**What needs to be done:**
Your task is to repeat the entries below exactly and to leave their images out.

**Material to process:**

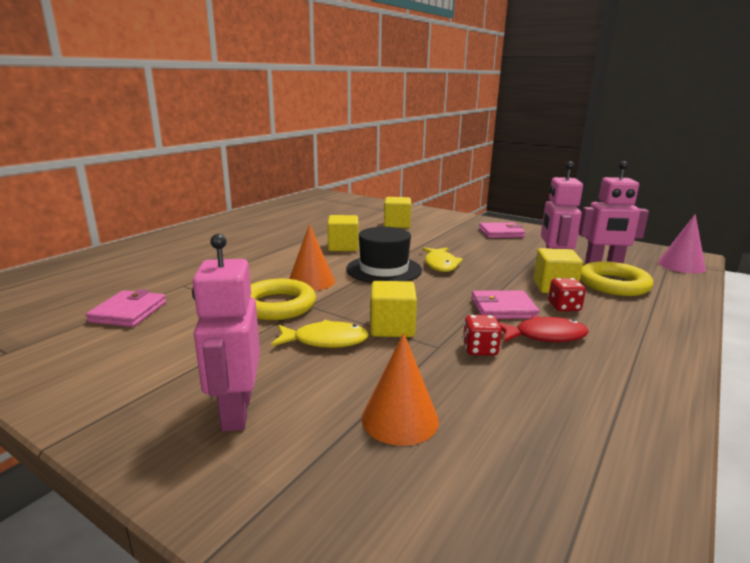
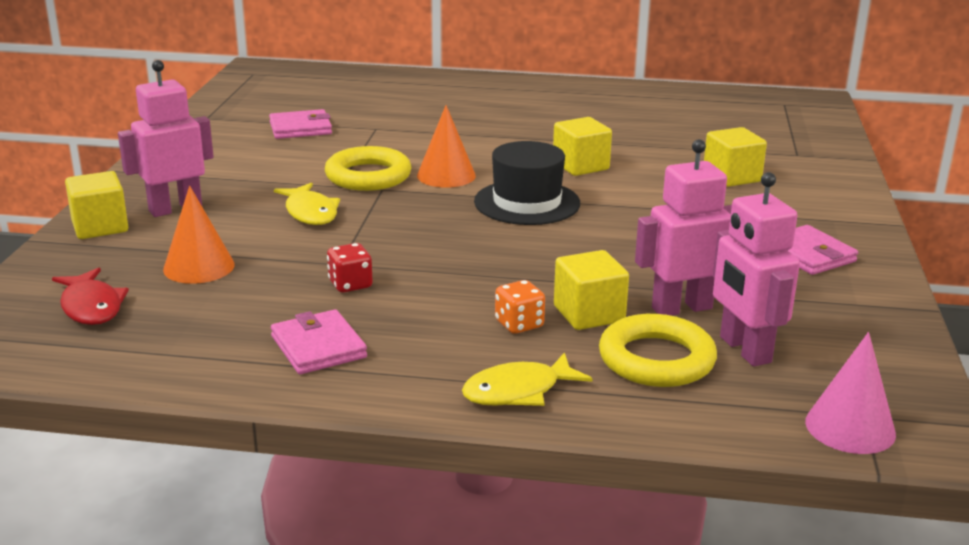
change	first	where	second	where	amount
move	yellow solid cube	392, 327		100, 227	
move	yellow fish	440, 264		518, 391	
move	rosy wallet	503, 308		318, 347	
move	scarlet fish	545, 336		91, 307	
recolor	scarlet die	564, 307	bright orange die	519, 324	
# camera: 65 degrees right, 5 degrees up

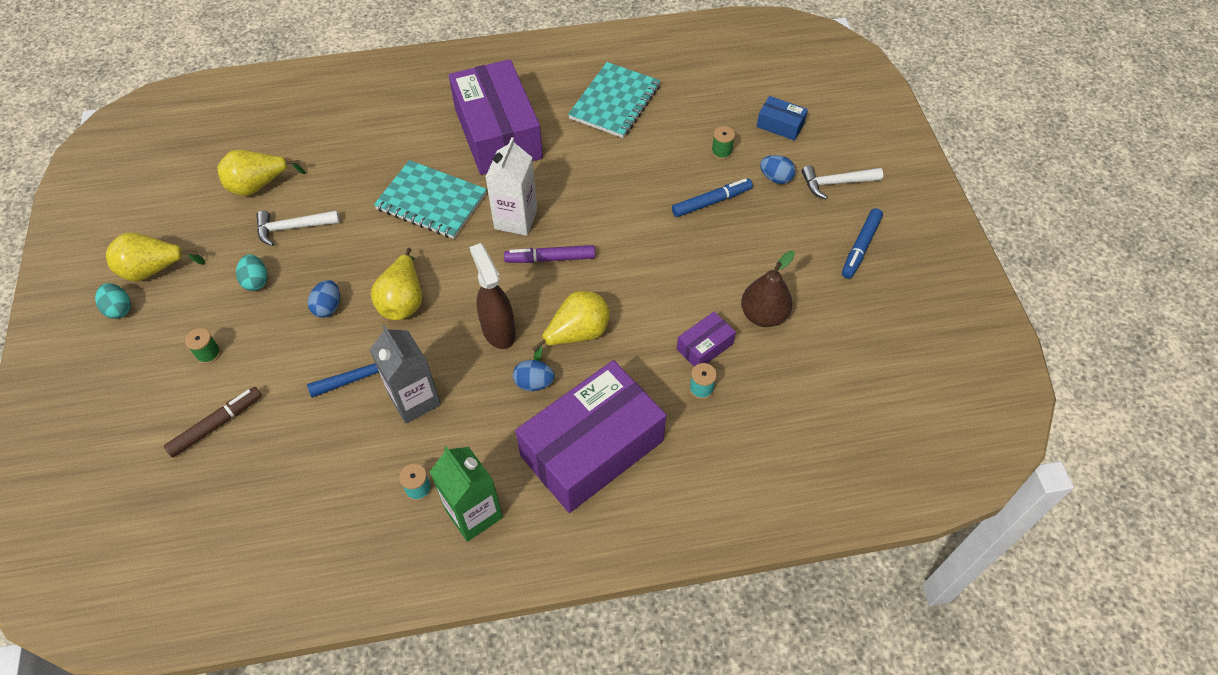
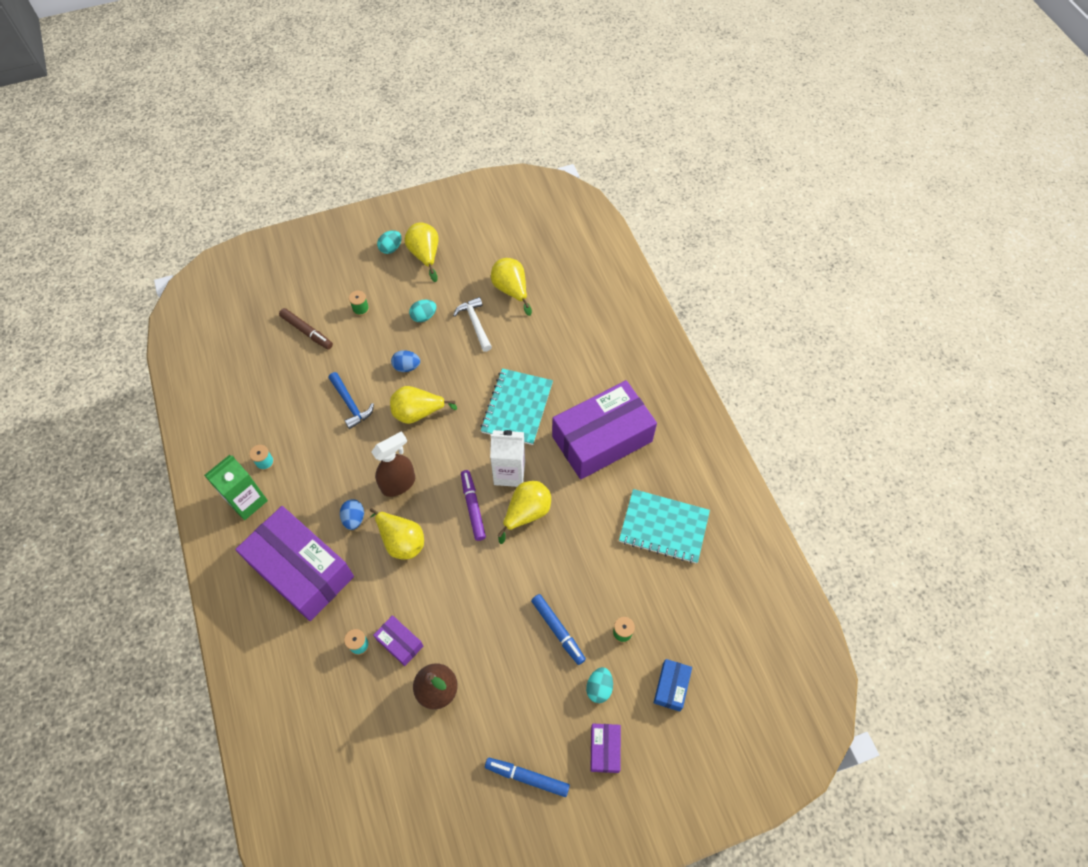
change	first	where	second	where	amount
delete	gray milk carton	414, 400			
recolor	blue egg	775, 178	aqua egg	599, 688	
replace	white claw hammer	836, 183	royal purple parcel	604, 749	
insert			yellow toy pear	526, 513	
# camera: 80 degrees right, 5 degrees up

**Output for this task:**
change	first	where	second	where	amount
move	yellow solid cube	392, 327		100, 227	
move	yellow fish	440, 264		518, 391	
move	rosy wallet	503, 308		318, 347	
move	scarlet fish	545, 336		91, 307	
recolor	scarlet die	564, 307	bright orange die	519, 324	
# camera: 65 degrees right, 5 degrees up

change	first	where	second	where	amount
delete	gray milk carton	414, 400			
recolor	blue egg	775, 178	aqua egg	599, 688	
replace	white claw hammer	836, 183	royal purple parcel	604, 749	
insert			yellow toy pear	526, 513	
# camera: 80 degrees right, 5 degrees up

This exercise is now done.